> _Task_
With the pictures omitted, set down exactly the lines from the one that contains "RFID2 pin GND: 5V -> GND" through the last line of the data.

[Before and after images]
= Beginning of Section =

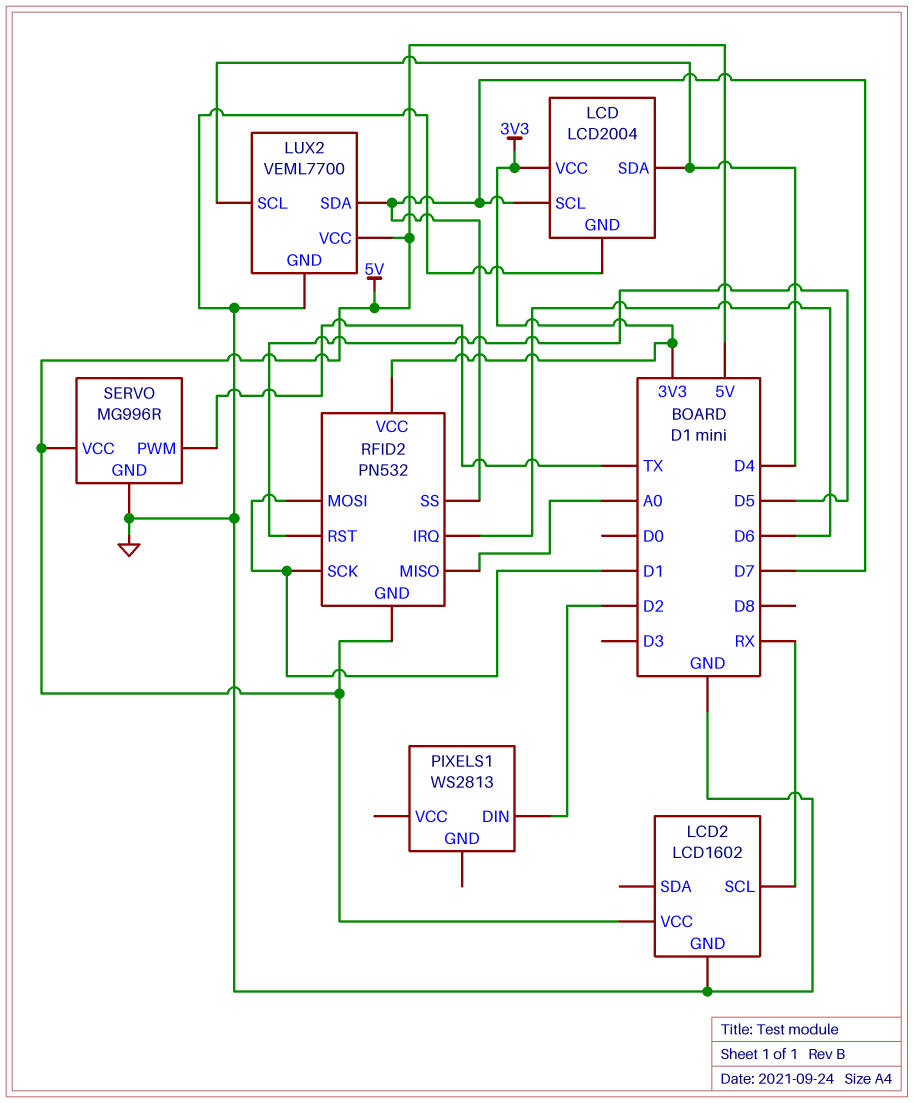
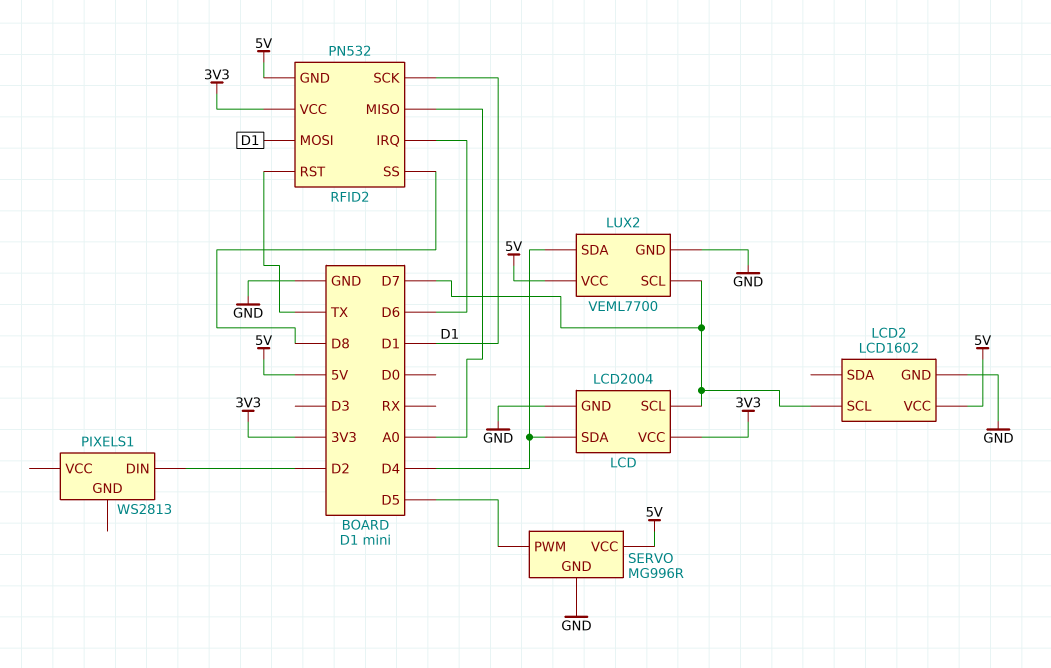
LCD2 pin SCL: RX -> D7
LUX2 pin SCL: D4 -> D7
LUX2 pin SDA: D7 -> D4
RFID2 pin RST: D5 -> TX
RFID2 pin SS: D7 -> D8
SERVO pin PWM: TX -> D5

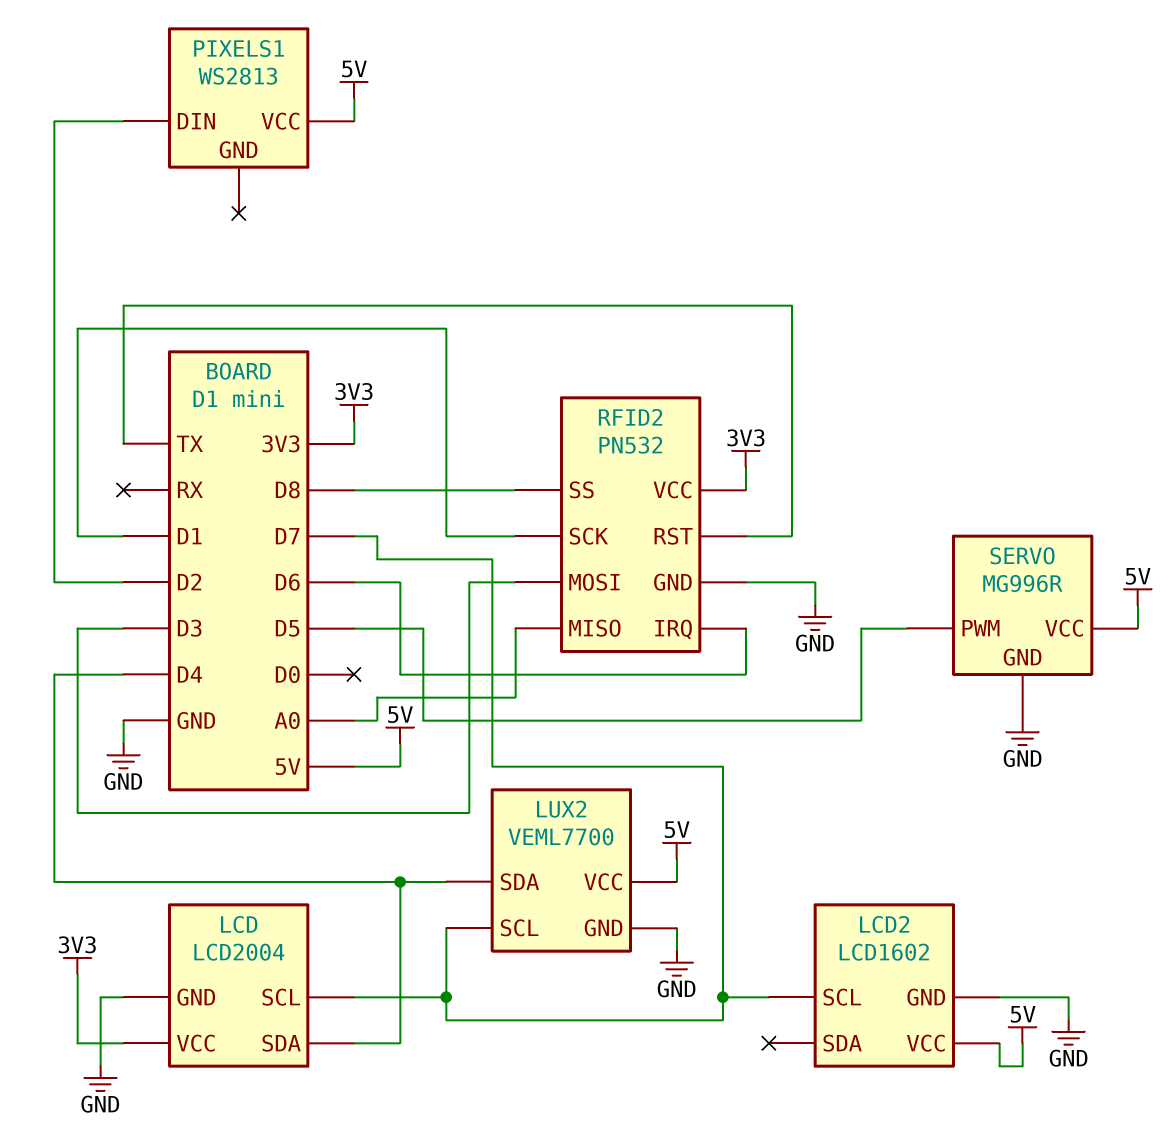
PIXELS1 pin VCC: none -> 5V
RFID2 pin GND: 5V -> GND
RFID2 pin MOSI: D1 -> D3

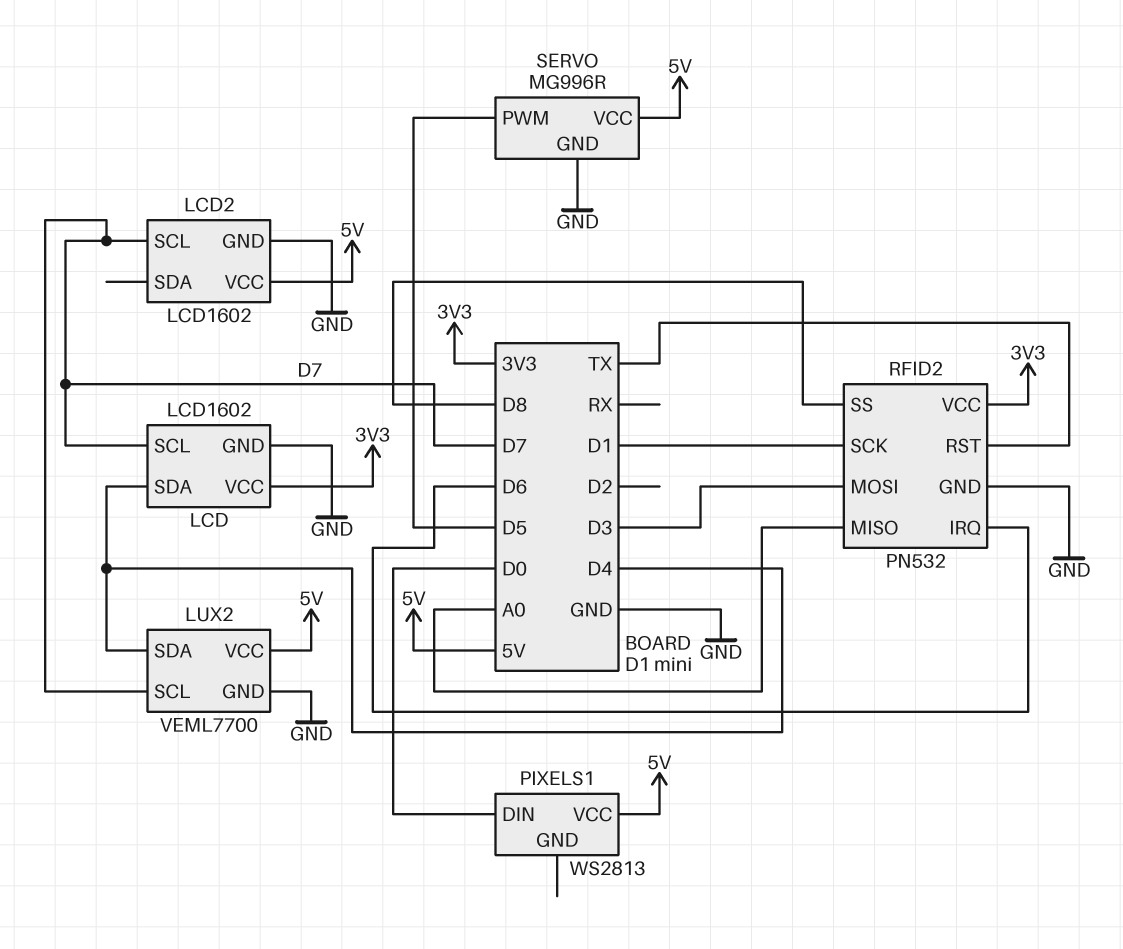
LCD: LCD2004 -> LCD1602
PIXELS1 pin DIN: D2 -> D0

= End of Section =

> _Response area_
RFID2 pin GND: 5V -> GND
RFID2 pin MOSI: D1 -> D3

LCD: LCD2004 -> LCD1602
PIXELS1 pin DIN: D2 -> D0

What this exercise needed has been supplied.